[Dataset entries]

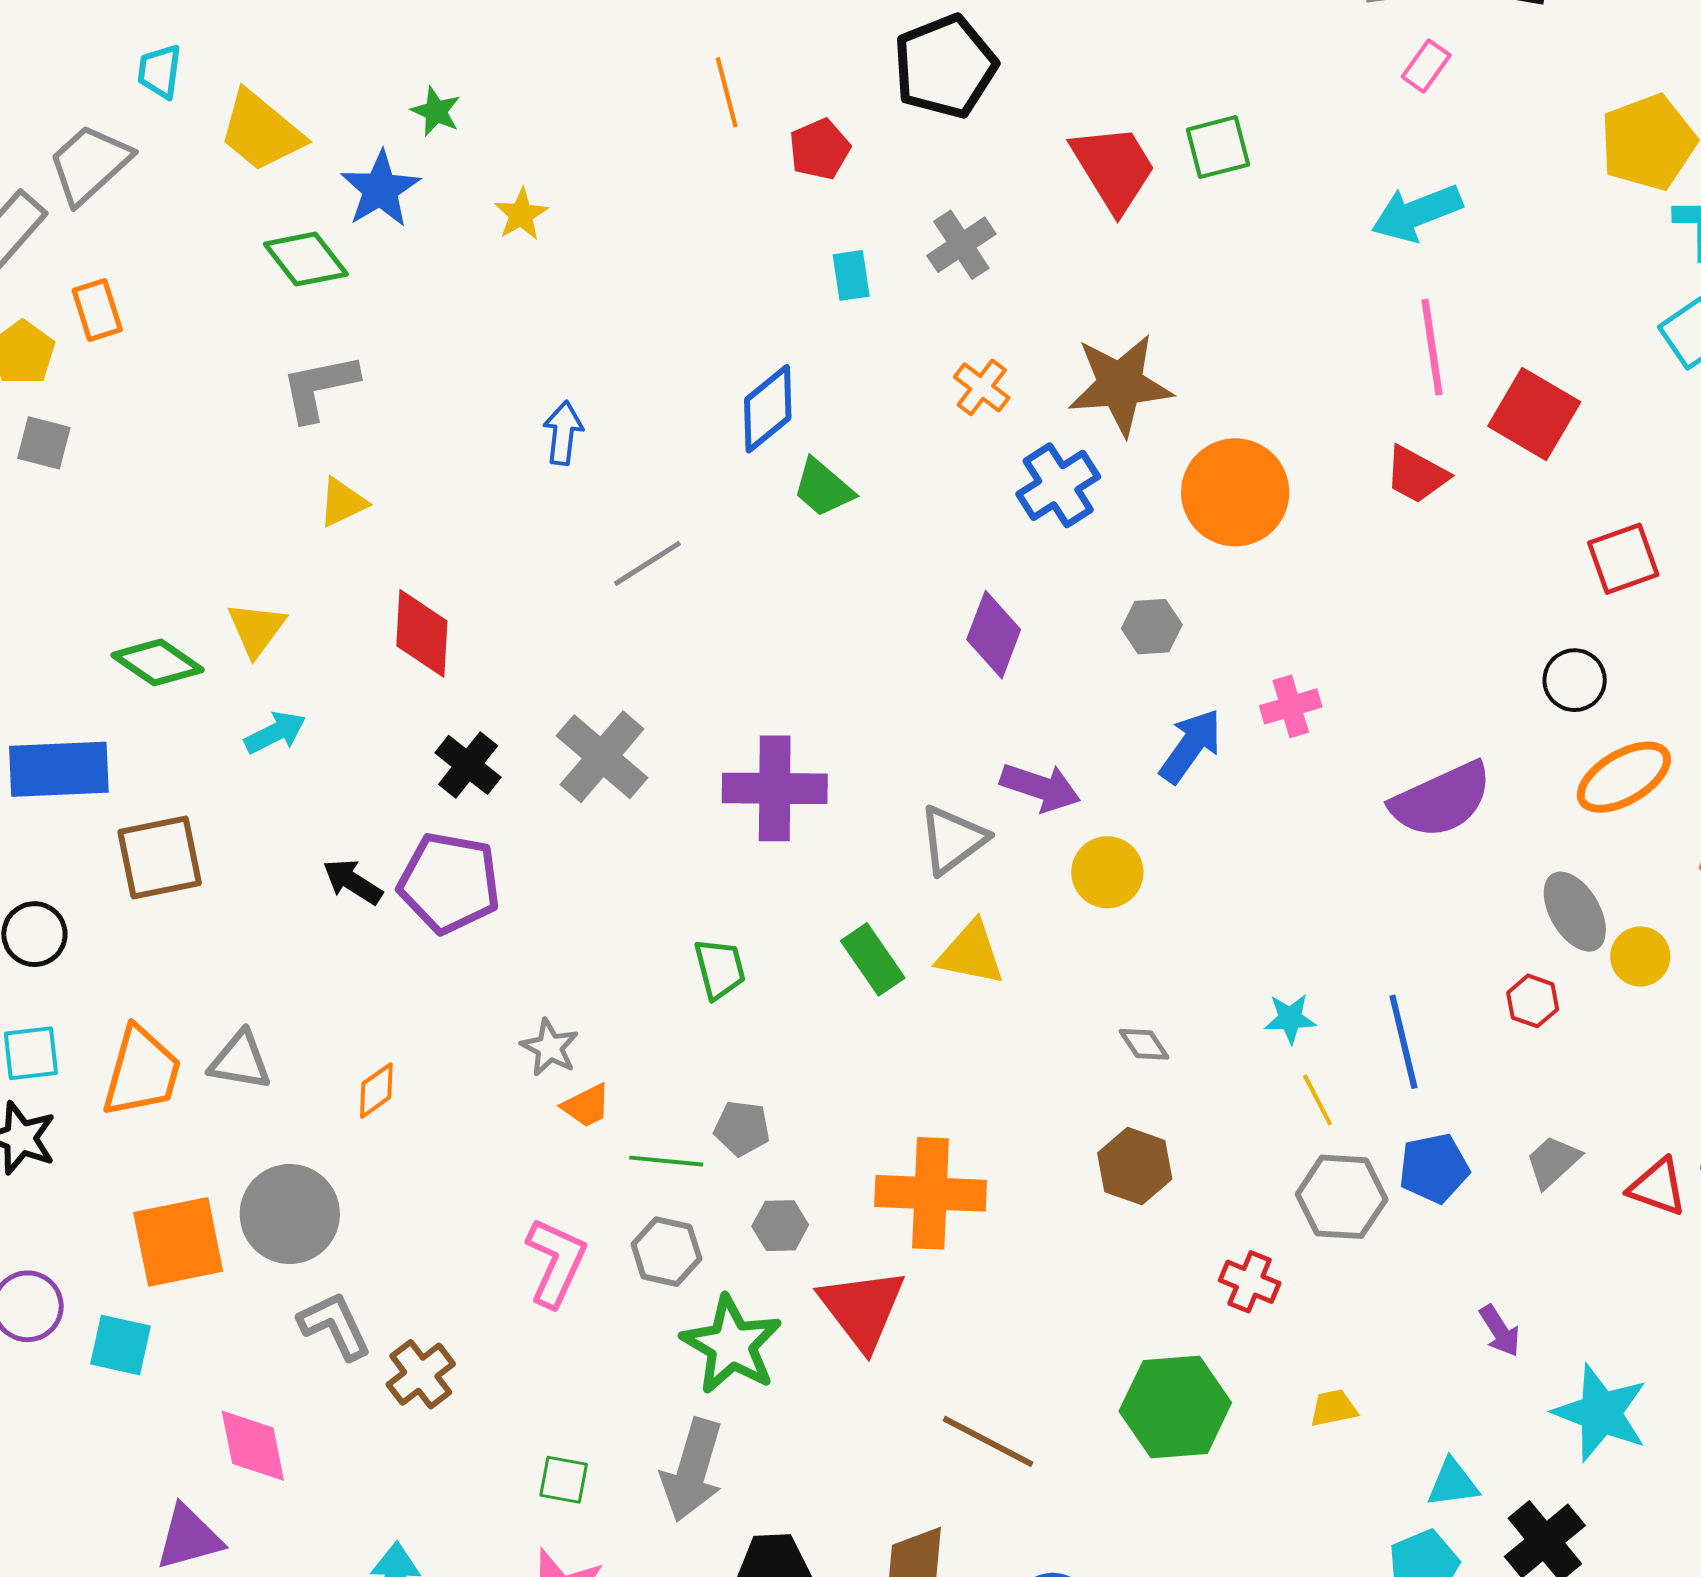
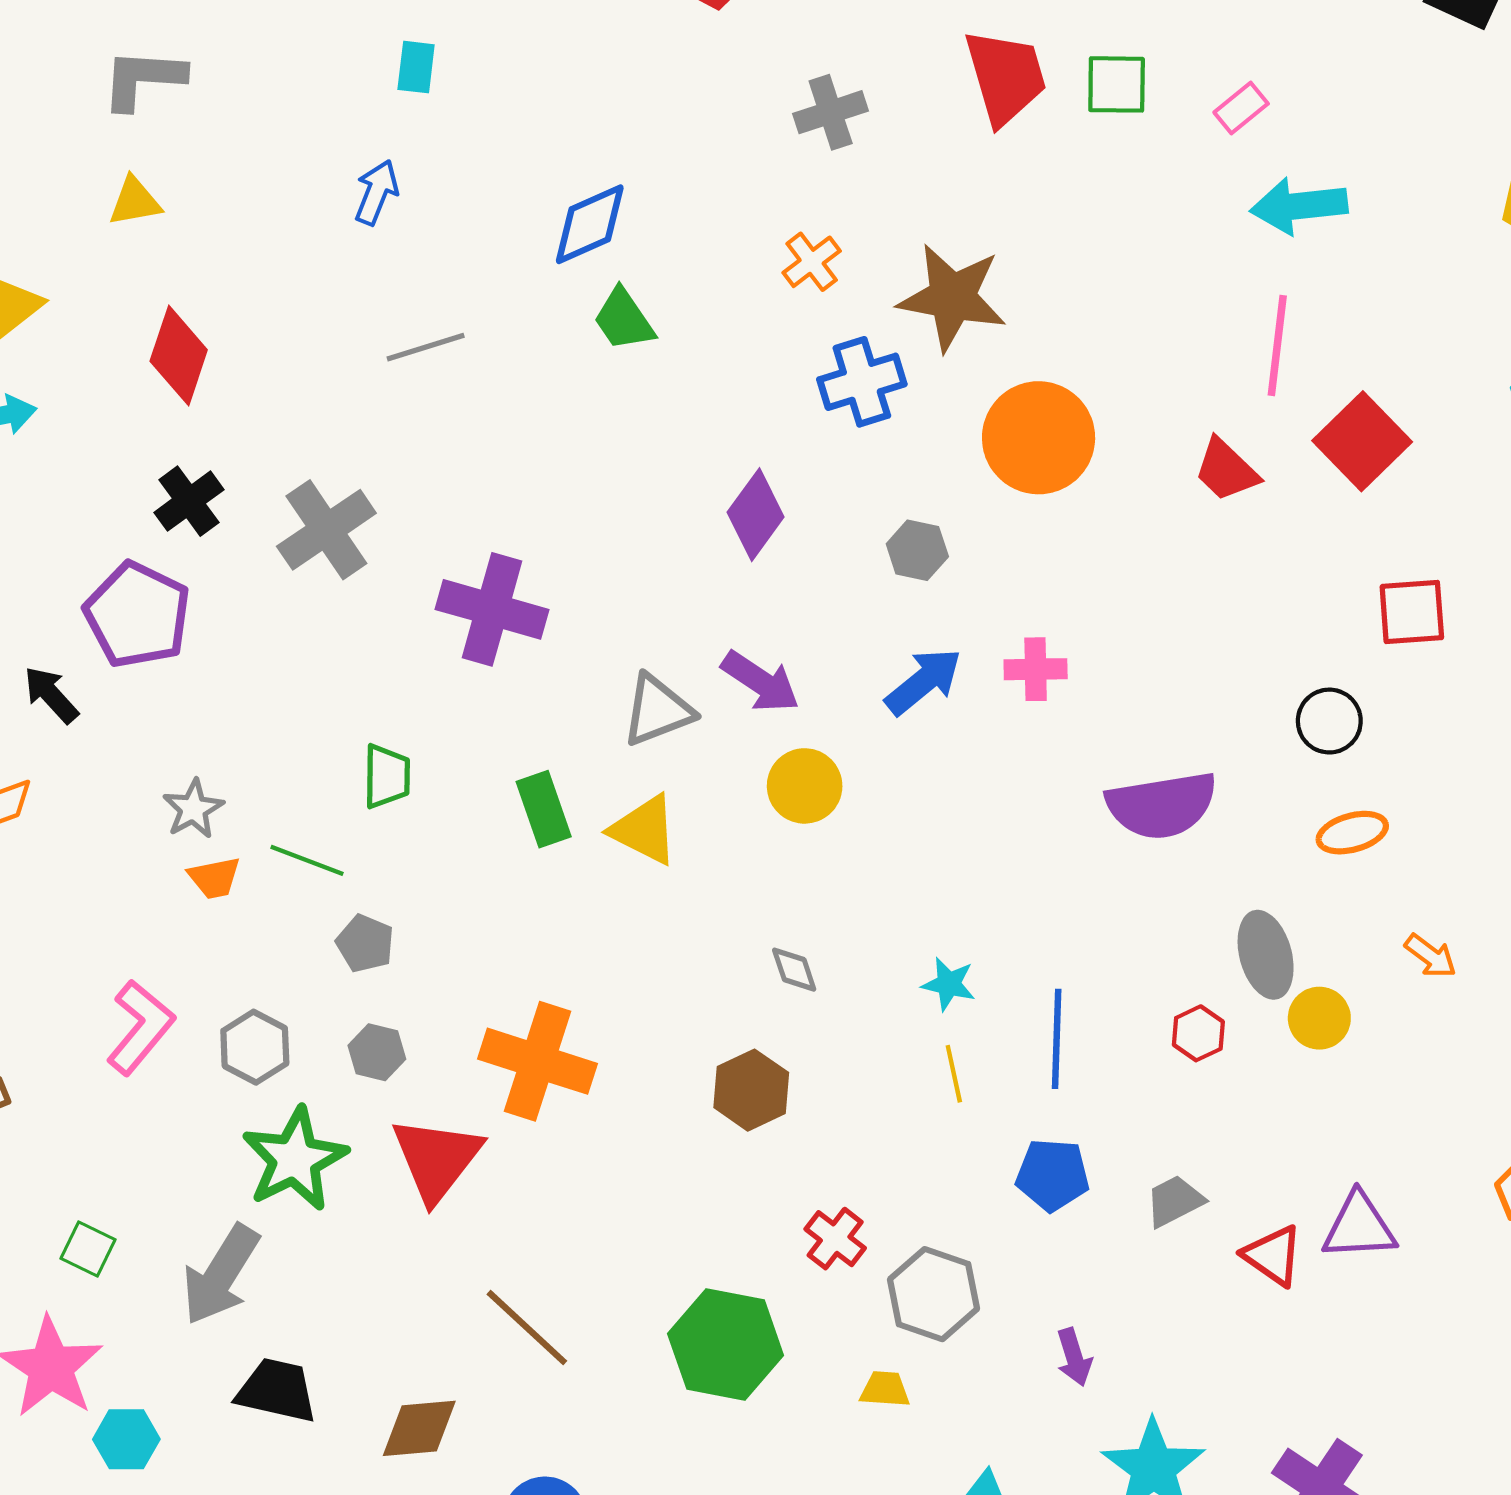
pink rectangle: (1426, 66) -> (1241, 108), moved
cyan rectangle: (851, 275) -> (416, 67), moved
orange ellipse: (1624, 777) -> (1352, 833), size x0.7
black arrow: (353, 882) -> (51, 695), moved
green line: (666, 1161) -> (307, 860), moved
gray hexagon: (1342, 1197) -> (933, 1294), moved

[/Dataset entries]

Exercise goal: Each line above that has "rectangle" adds one to the count; say the final count with no other text.

Your response: 2